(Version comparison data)

-- Opening Marker --

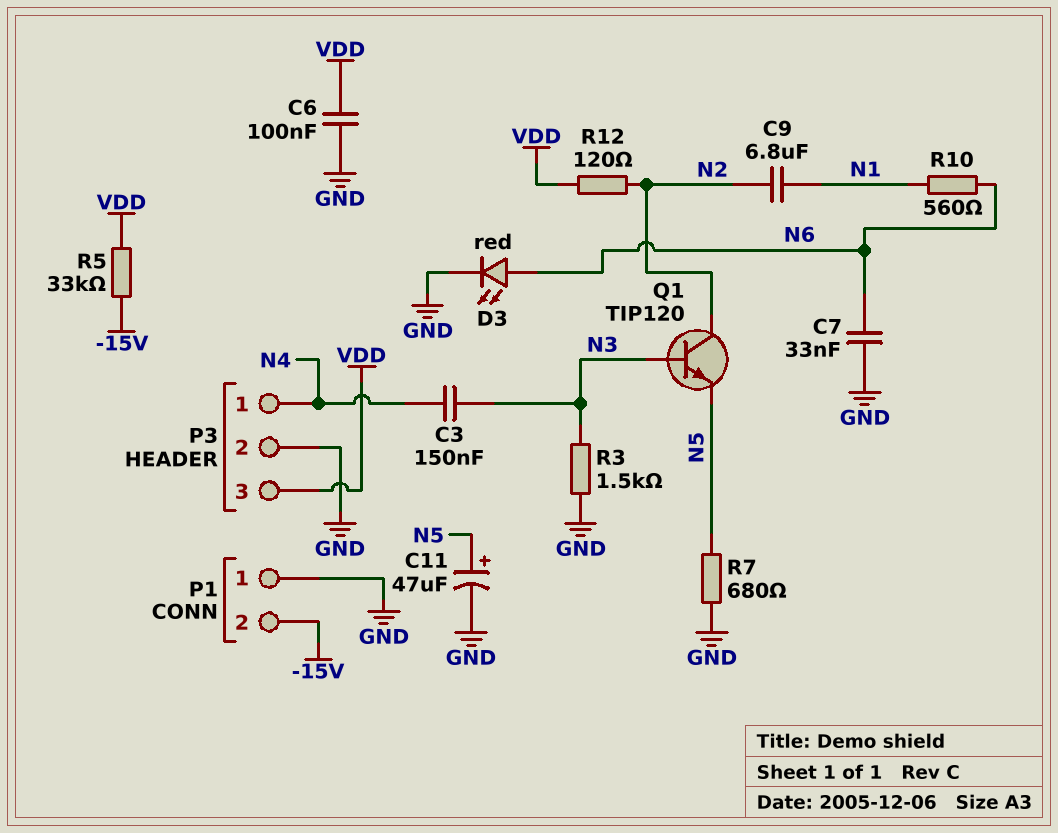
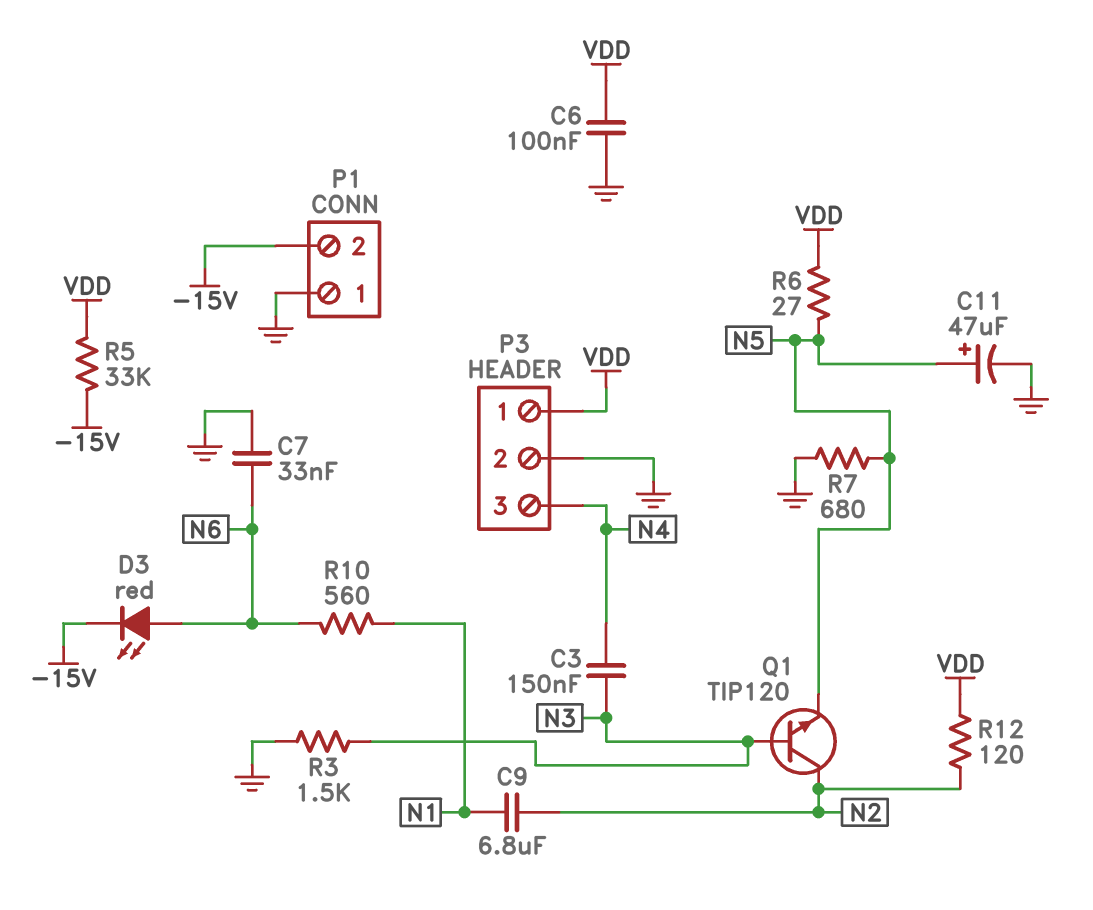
D3: LED red (A N6, K GND) -> LED red (A N6, K -15V)
P3 pin 1: N4 -> VDD
P3 pin 3: VDD -> N4
R6: none -> 27 (N5, VDD)

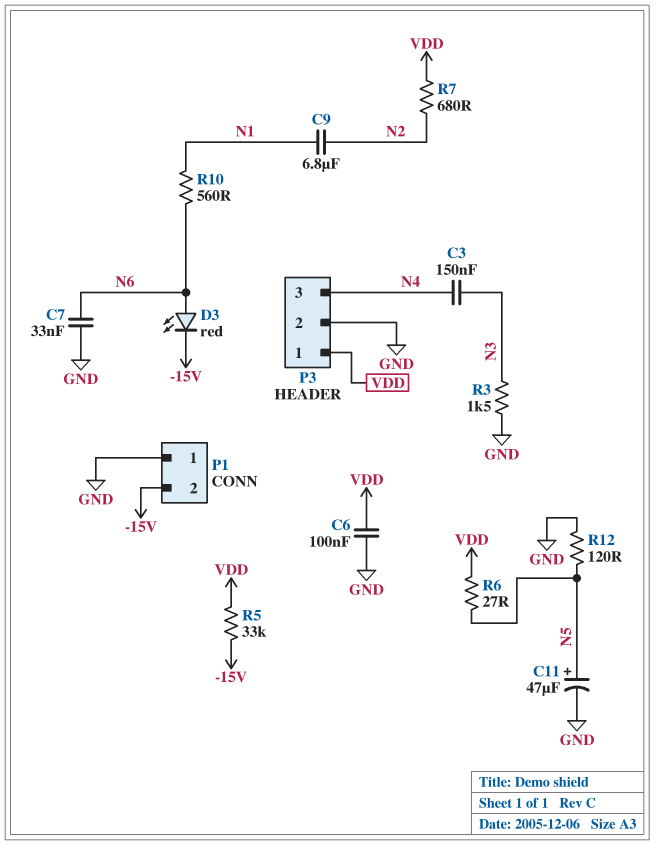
Q1: NPN TIP120 (B N3, C N2, E N5) -> none
R7: 680 (GND, N5) -> 680 (N2, VDD)
R12: 120 (N2, VDD) -> 120 (GND, N5)

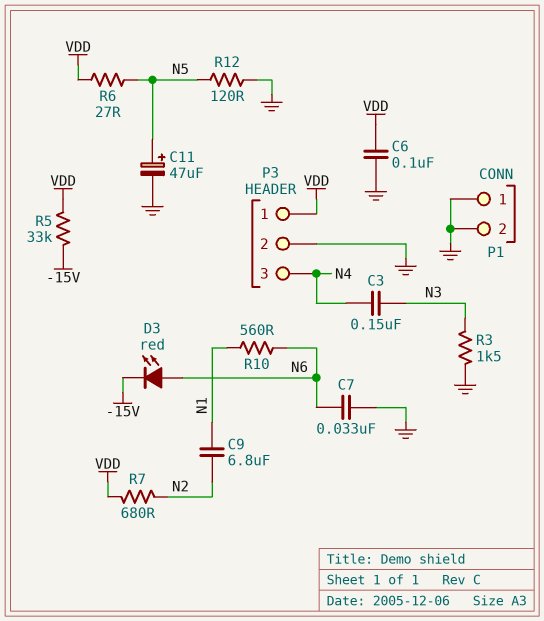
P1 pin 2: -15V -> GND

-- Closing Marker --

• TASK TO CARRY OUT
Filter the data down to the lines that contain the string "none", and copy them.

• RESPONSE BELOW
R6: none -> 27 (N5, VDD)
Q1: NPN TIP120 (B N3, C N2, E N5) -> none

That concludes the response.